* [Supplied material]
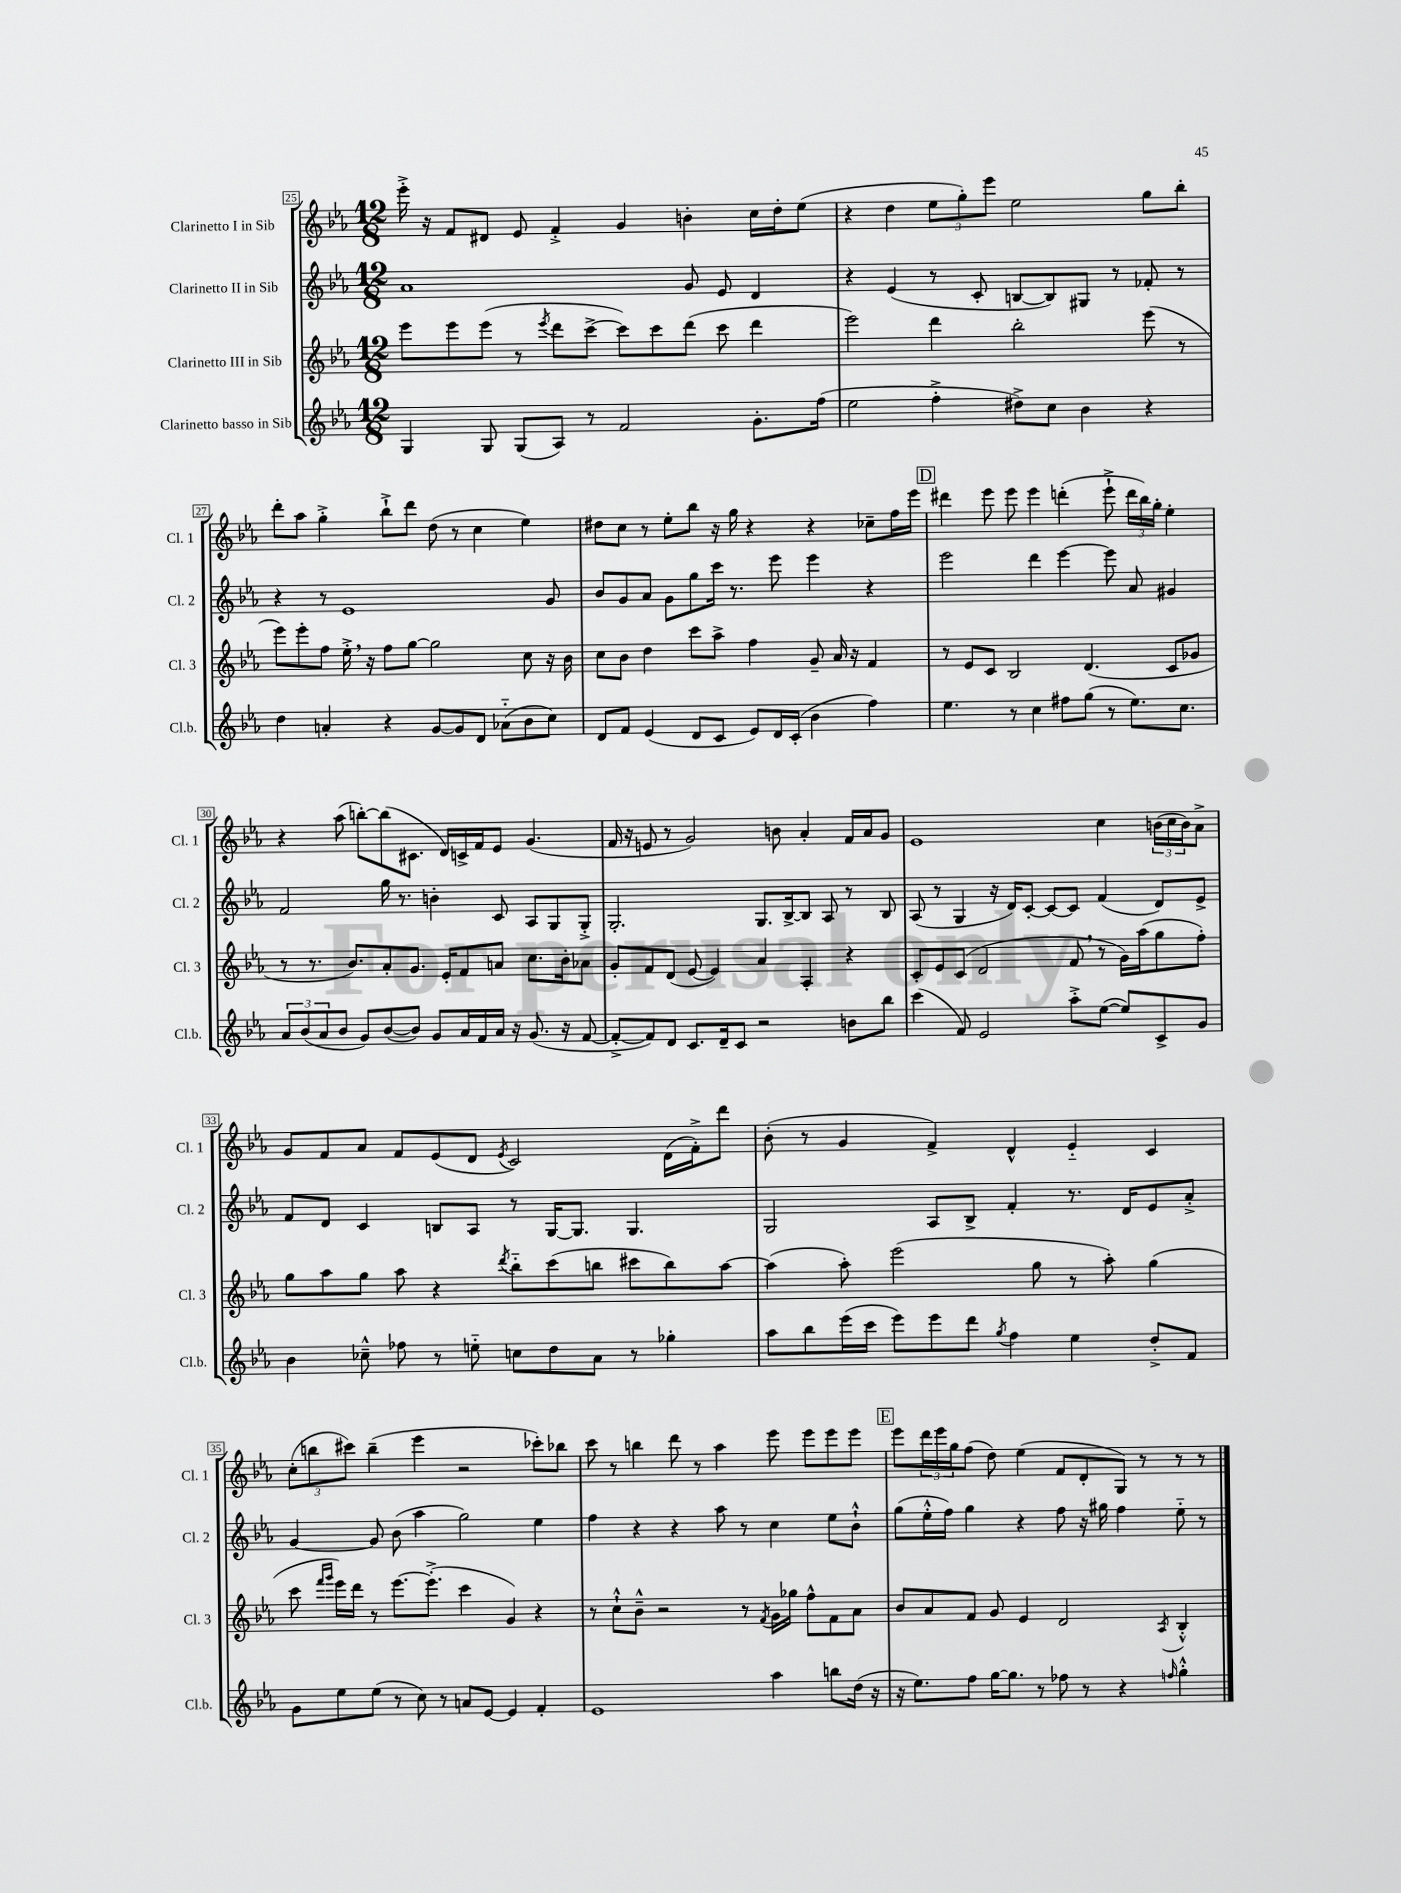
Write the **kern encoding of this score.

**kern	**kern	**kern	**kern
*staff4	*staff3	*staff2	*staff1
*clefG2	*clefG2	*clefG2	*clefG2
*k[b-e-a-]	*k[b-e-a-]	*k[b-e-a-]	*k[b-e-a-]
*M12/8	*M12/8	*M12/8	*M12/8
4G	8eee-	1a-	16eee-'^
.	.	.	16r
.	8eee-	.	8f
8G	(8eee-	.	8d#
(8G	8r	.	8e-
.	8qeee-	.	.
8A-)	8ddd	.	4f'^
8r	[8ccc^	.	.
2f	8ccc])	.	4g
.	8ccc	.	.
.	(8ddd	8g	4b'
.	8ccc	8e-	.
8.g'	4ddd	4d	16cc
.	.	.	16dd'
.	.	.	(8ee-
(16ff	.	.	.
=	=	=	=
2ee-	2eee-)	4r	4r
.	.	(4e-	4dd
4ff'^	4ddd	8r	12ee-
.	.	.	12gg')
.	.	8c'	.
.	.	.	12eee-
8dd#^)	2bb-'	[8B	2ee-
8cc	.	8B])	.
4b-	.	8G#	.
.	.	8r	.
4r	(8eee-	8f-'	8gg
.	8r	8r	8bb-'
=	=	=	=
4dd	8eee-)	4r	8ddd'
.	8eee-'	.	8aa-
4a'	8ff	8r	4gg'^
.	16ee-'^	1e-	.
.	16r	.	.
4r	8ff	.	8bb-`^
.	[8gg	.	8ddd
[8g	2gg]	.	(8dd
8g]	.	.	8r
8d	.	.	4cc
(8a-'~	.	.	.
8b-	8cc	.	4ee-)
8cc)	16r	8g	.
.	16b-	.	.
=	=	=	=
8d	8cc	8b-	8dd#
8f	8b-	8g	8cc
(4e-	4dd	8a-	8r
.	.	8g	8ee-'
8d	8ccc	8gg	8bb-
8c	8aa-^	16ccc	16r
.	.	8.r	16gg
8e-)	4ff	.	4r
16d	.	8eee-	.
(16c'	.	.	.
4b-	8g~	4eee-	4r
.	16a-	.	.
.	16r	.	.
4ff)	4f	4r	8cc-~
.	.	.	16ff
.	.	.	16eee-
=	=	=	=
4.ee-	8r	2eee-	4ddd#
.	8e-	.	.
.	8c	.	8eee-
8r	2B-	.	8eee-
4cc	.	4ddd	4eee-
8ff#	.	[4eee-	(4ddd'
(8gg	(4.d	.	.
8r	.	8eee-]	8eee-`^
8.ee-)	.	8a-	24ddd
.	.	.	24bb-)
.	.	.	24gg'
.	8c	4g#	4ee-'
8.cc	.	.	.
.	8g-	.	.
=	=	=	=
12a-	8r	2f	4r
(12b-	.	.	.
.	8.r	.	.
12a-	.	.	.
8b-	.	.	(8aa-
.	8.b-)	.	.
8g)	.	.	[8bb')
([8b-	8a-'	16gg	(8bb]
.	.	8.r	.
8b-])	8.g	.	8.c#
8g	.	4b'	.
.	16e-'	.	16d)
16a-	8f	.	16c^
16f	.	.	16f
16a-	8a	8c	8e-
16r	.	.	.
(8.g	8.cc	8A-	(4.g
.	.	8G	.
16r	16b-'	.	.
[8f	8a-	8G'^	.
=	=	=	=
8f'^_	8g'	2.G'	16f
.	.	.	16r
8f])	8f	.	8e
8d	(8d	.	8r
8.c	[8e-	.	2g)
.	4e-])	.	.
16d~	.	.	.
8c	.	.	.
2r	4a-	8.G	.
.	.	.	8b
.	.	[16B-^	.
.	4A-'	8B-]	4a-'
.	.	8A-	.
8b	4r	8r	16f
.	.	.	16a-
8bb-	.	8B-	8g
=	=	=	=
(4ccc	8c'	(8A-	1e-
.	8e-	8r	.
8f)	(8c	4G	.
2e-	2d	.	.
.	.	16r	.
.	.	16d)	.
.	.	[8c'	.
.	.	8c_	.
8aa-'^	8f	8c]	.
([8ee-	8r	(4f	4cc
8ee-])	16g)	.	.
.	(16aa-	.	.
8c^	8gg	8d)	(24b
.	.	.	24cc
.	.	.	24b)
8g	8ff')	8e-^	8a-^
=	=	=	=
4b-	8gg	8f	8g
.	8aa-	8d	8f
8cc-~^^	8gg	4c	8a-
8ff-	8aa-	.	8f
8r	4r	8B	(8e-
8ee'~	.	8A-	8d
.	8qddd	.	8qe-
8cc	8bb-'~	8r	2c)
8dd	(8ccc	[16G	.
.	.	8.G]	.
8a-	8bb	.	.
8r	8ccc#	4.G	.
4gg-'	8bb)	.	(16d
.	.	.	16f'^)
.	[8aa-	.	8ddd
=	=	=	=
8aa-	(4aa-]	2G	(8b-'
8bb-	.	.	8r
(16eee-	8aa-')	.	4g
16ccc	.	.	.
8eee-)	(2eee-	.	.
8eee-	.	8A-	4f^)
8ddd	.	8B-^	.
8qgg	.	.	.
4ff	.	4f'	4d^^
.	8gg	.	.
4ee-	8r	8.r	4e-'~
.	8aa-')	.	.
.	.	16d	.
8dd'^	(4gg	8e-	4c
8f	.	8a-'^	.
=	=	=	=
8g	8ccc	[4g	(12cc'
.	.	.	12bb
.	16qqfff	.	.
.	16qqggg	.	.
8ee-	16eee-)	.	.
.	.	.	12ccc#)
.	16ddd	.	.
(8ee-	8r	8g]	(4bb~
8r	[8.eee-	(8b-	.
8cc)	.	4aa-	4eee-
.	(8.eee-'^]	.	.
8r	.	.	.
8a	4ccc	2gg)	2r
[8e-	.	.	.
4e-]	4g)	.	.
4f'	4r	4ee-	8ccc-')
.	.	.	8bb-
=	=	=	=
1e-	8r	4ff	8ccc
.	8cc`^^	.	8r
.	8b-~^^	4r	4bb
.	2r	.	.
.	.	4r	8ddd
.	.	.	8r
.	.	8aa-	4aa-
.	8r	8r	.
.	8qf	.	.
4aa-	16g	4cc	8eee-
.	16gg-	.	.
.	8ff^^	.	8eee-
8bb	8f	8ee-	8eee-
(16dd	8a-	8b-`^^	8eee-
16r	.	.	.
=	=	=	=
16r	8b-	(8gg	8eee-
8.ee-)	.	.	.
.	8a-	16ee-'^^	24ddd
.	.	.	24eee-
.	.	16ff)	.
.	.	.	24gg
8ff	8f	4gg	(8ff
[16gg	8g	.	8dd)
8.gg]	.	.	.
.	4e-	4r	(4ee-
8r	.	.	.
8ff-	2d	8ff	8f
8r	.	16r	8d'
.	.	16gg#	.
4r	.	4ff	8G)
.	.	.	8r
16qqff	8qA-	.	.
4gg'^^	4B-'^^	8ee-'~	8r
.	.	8r	8r
==	==	==	==
*-	*-	*-	*-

* [Required work] Pull out every line in the items above that contains the string "kern", matching uppercase and lowercase exactly.

* [Problem solution]
Write the **kern encoding of this score.
**kern	**kern	**kern	**kern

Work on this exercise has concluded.